## Study material
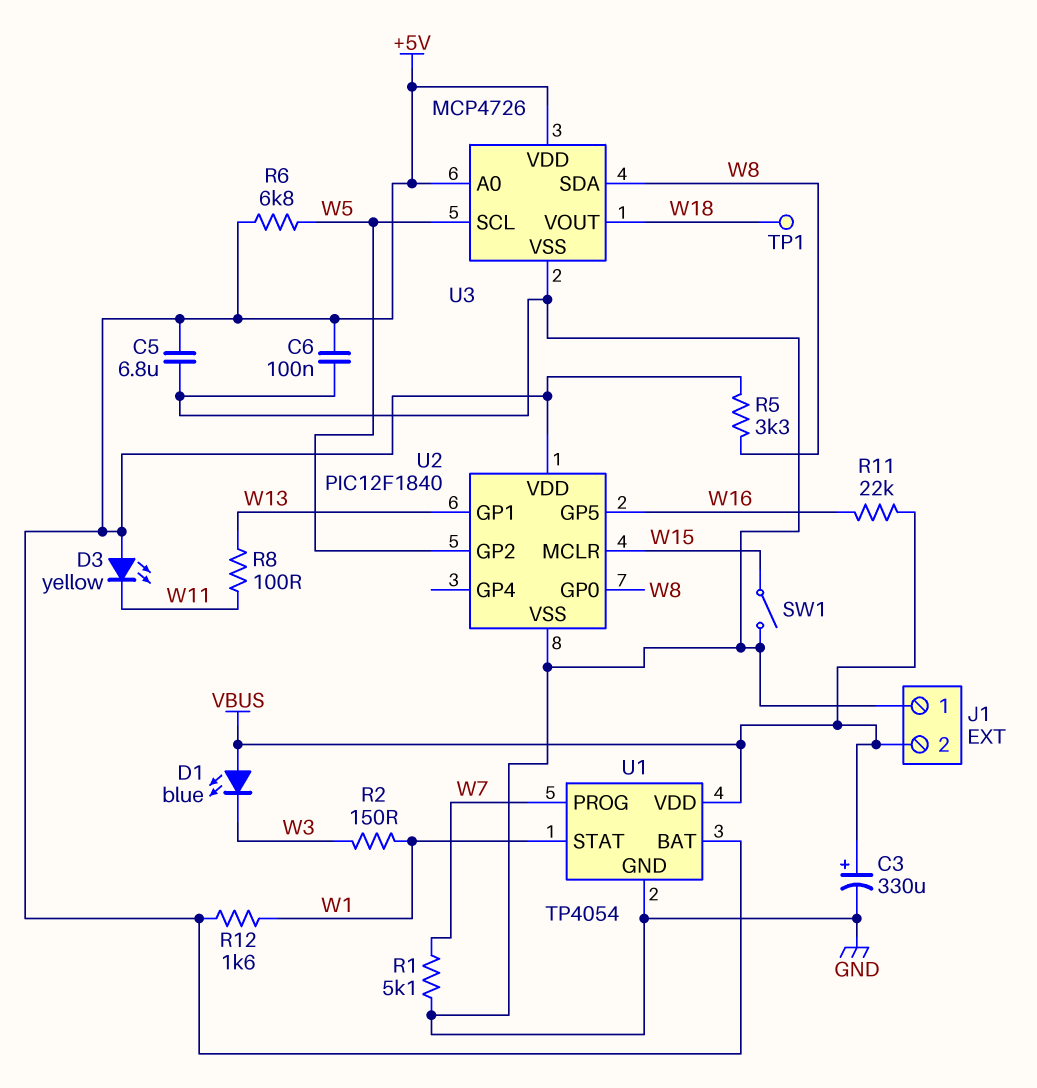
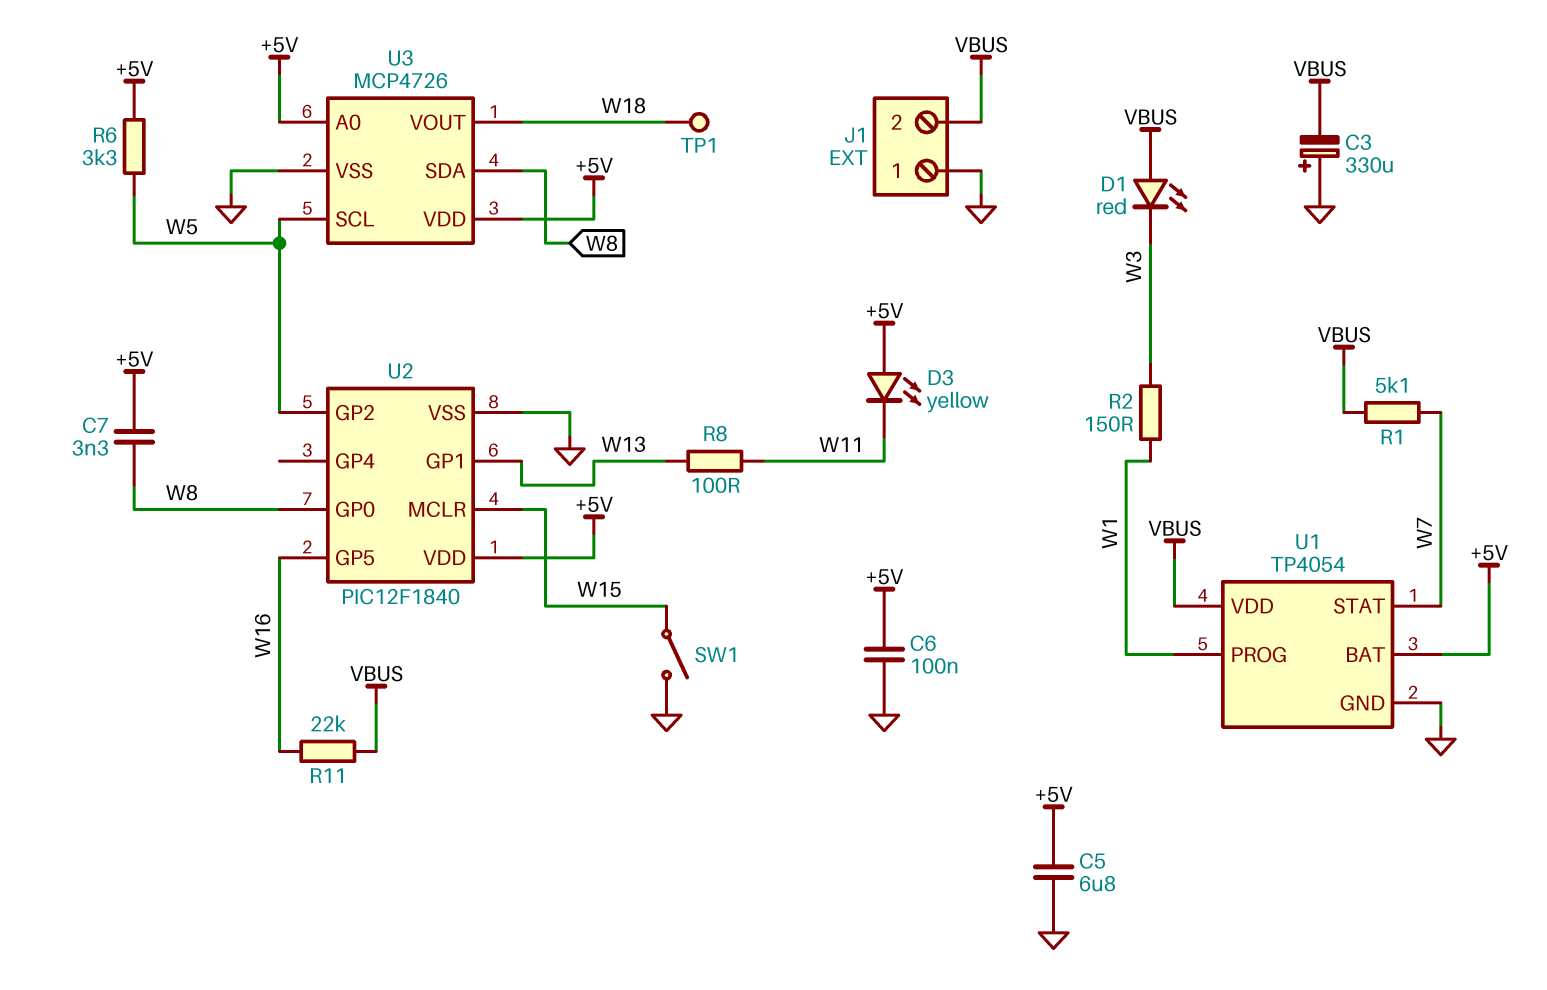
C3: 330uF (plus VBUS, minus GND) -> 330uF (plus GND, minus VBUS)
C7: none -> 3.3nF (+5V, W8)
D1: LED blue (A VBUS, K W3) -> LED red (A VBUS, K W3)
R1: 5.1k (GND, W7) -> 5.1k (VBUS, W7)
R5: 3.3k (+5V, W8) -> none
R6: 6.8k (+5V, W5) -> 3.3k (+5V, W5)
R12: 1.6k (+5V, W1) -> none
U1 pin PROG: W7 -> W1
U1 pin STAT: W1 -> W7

...

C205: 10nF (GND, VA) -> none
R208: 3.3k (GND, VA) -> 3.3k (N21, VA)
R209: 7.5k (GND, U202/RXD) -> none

...

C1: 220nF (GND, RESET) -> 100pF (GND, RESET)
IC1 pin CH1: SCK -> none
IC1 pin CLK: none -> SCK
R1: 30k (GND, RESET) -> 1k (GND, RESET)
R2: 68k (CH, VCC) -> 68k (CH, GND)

## What you are asked to do
Return the lines above that include the string "VBUS".

## Response to the task
C3: 330uF (plus VBUS, minus GND) -> 330uF (plus GND, minus VBUS)
D1: LED blue (A VBUS, K W3) -> LED red (A VBUS, K W3)
R1: 5.1k (GND, W7) -> 5.1k (VBUS, W7)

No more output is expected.